Exercise description: Omit every picture, then give all the entries again exactly.

Exercise materials:
<<<<

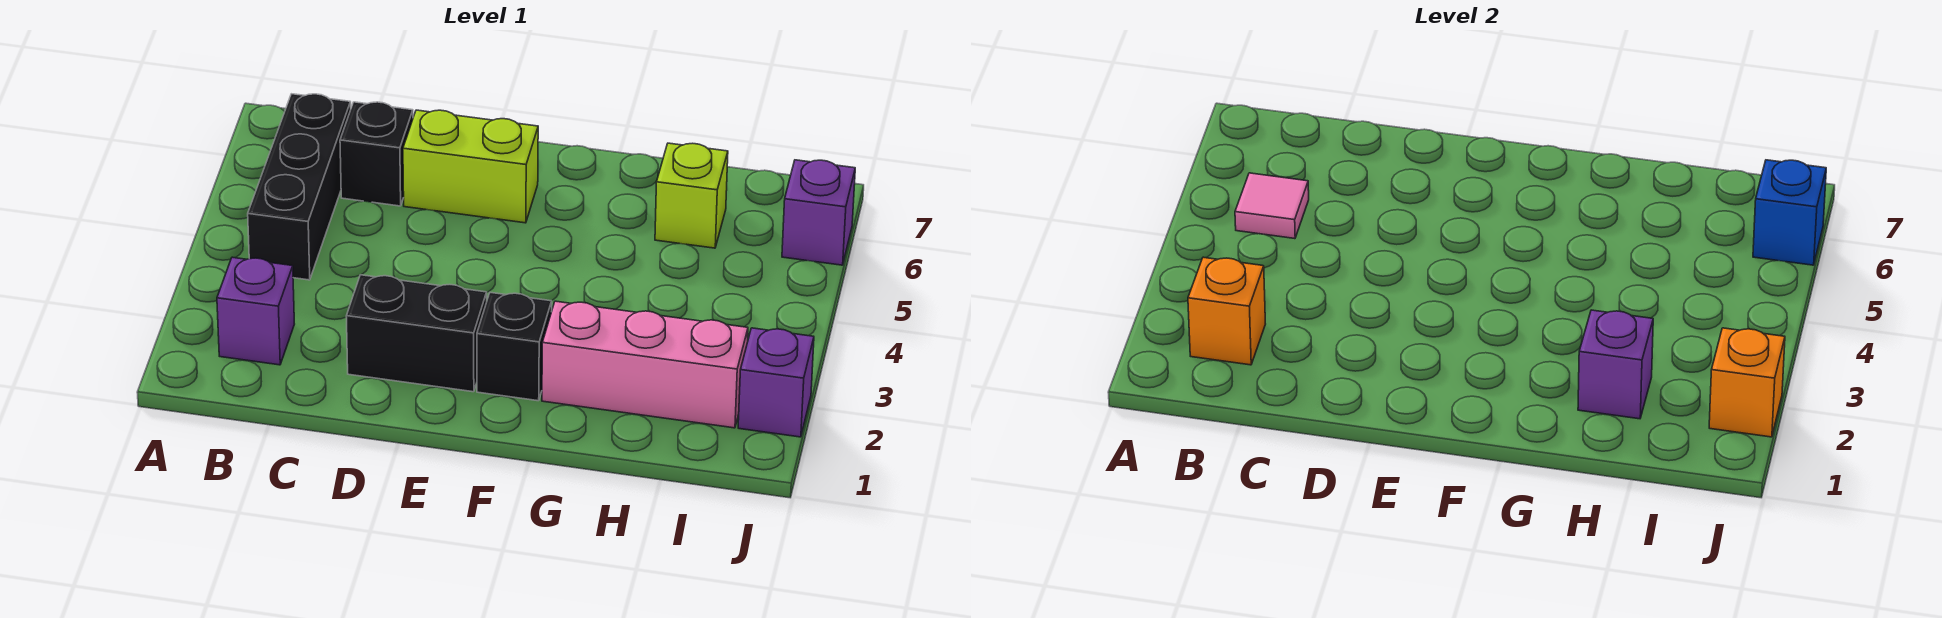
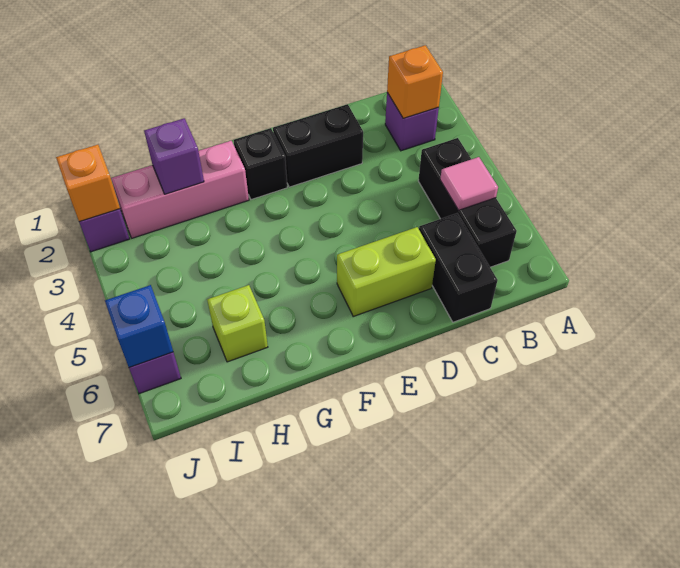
black 1x1 brick [340,102,413,206] -> black 1x2 brick [419,213,498,322]

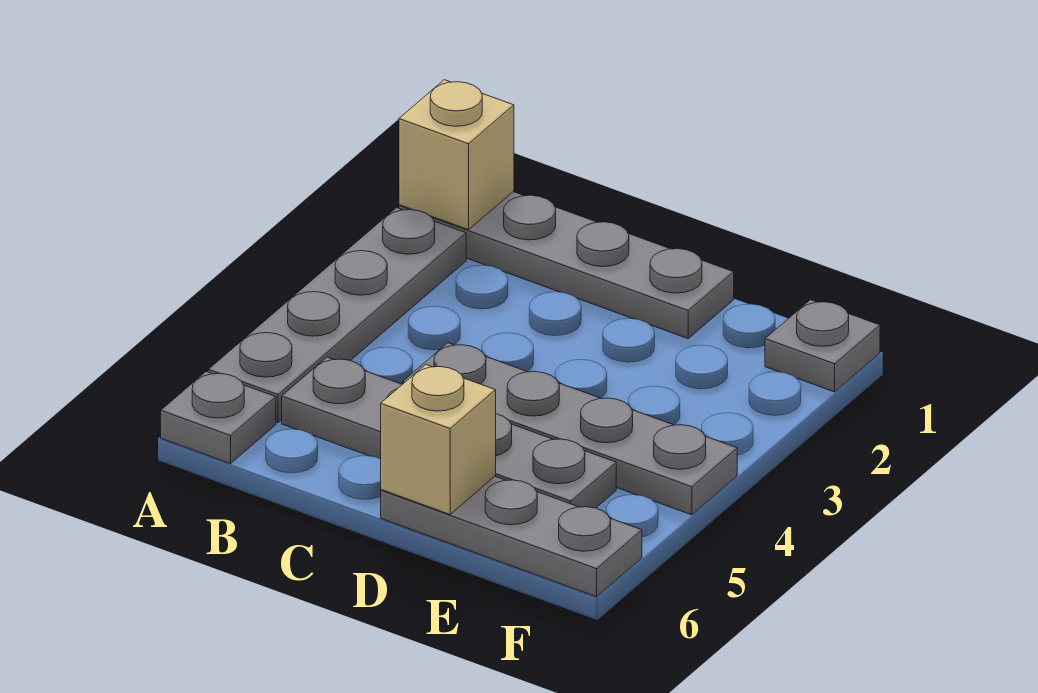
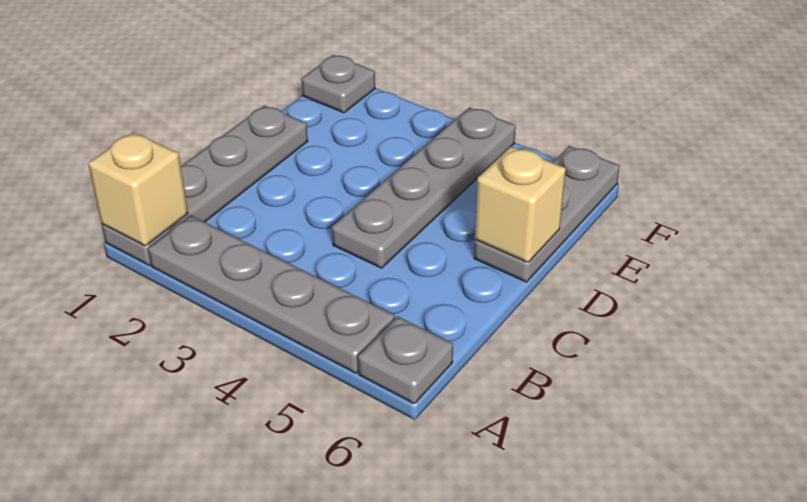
grey 1x4 plate [282,357,616,508] -> none

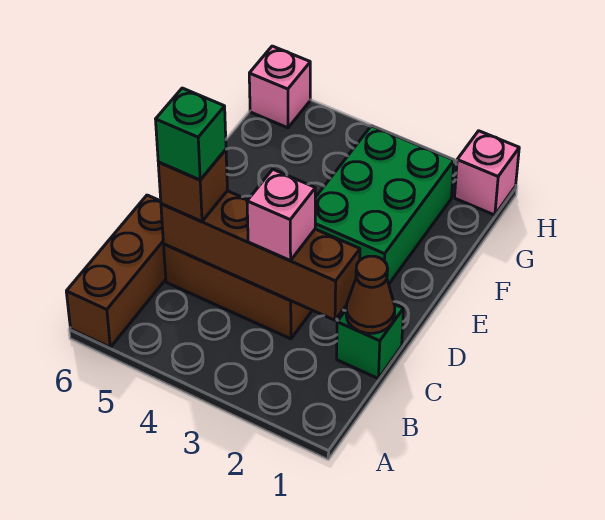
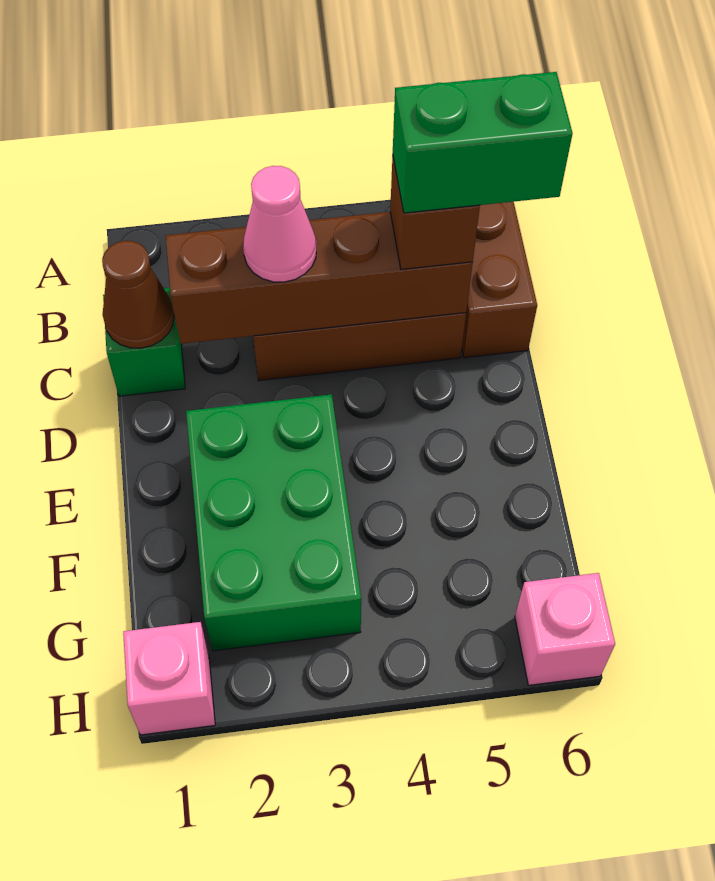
pink 1x1 brick [247,169,315,261] -> pink 1x1 cone [243,166,316,282]
green 1x1 brick [156,88,226,180] -> green 1x2 brick [393,72,573,213]

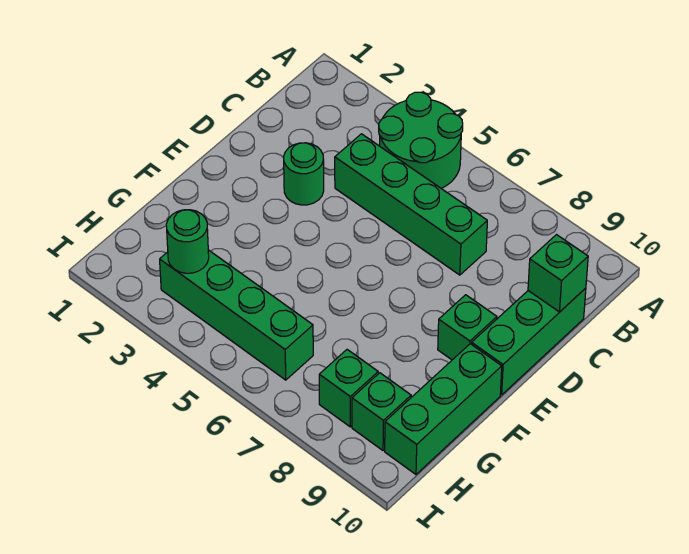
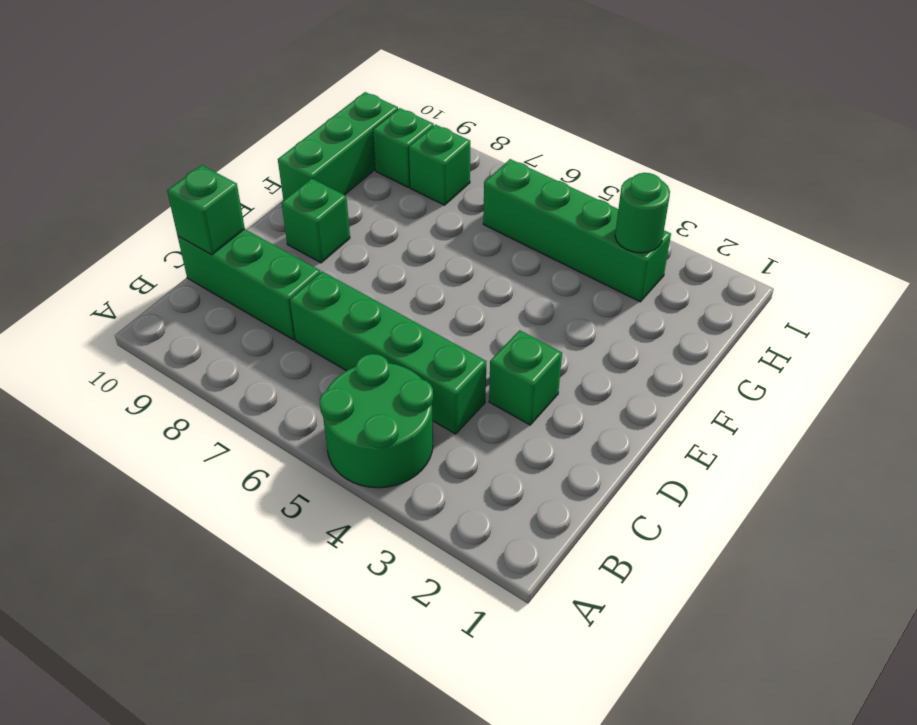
green 1x3 brick [472,288,586,395] -> green 1x3 brick turned to [178,229,320,340]
green 1x1 round brick [284,143,324,205] -> green 1x1 brick [489,330,562,425]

>>>>

Exercise solution:
black 1x1 brick [340,102,413,206] -> black 1x2 brick [419,213,498,322]

grey 1x4 plate [282,357,616,508] -> none

pink 1x1 brick [247,169,315,261] -> pink 1x1 cone [243,166,316,282]
green 1x1 brick [156,88,226,180] -> green 1x2 brick [393,72,573,213]

green 1x3 brick [472,288,586,395] -> green 1x3 brick turned to [178,229,320,340]
green 1x1 round brick [284,143,324,205] -> green 1x1 brick [489,330,562,425]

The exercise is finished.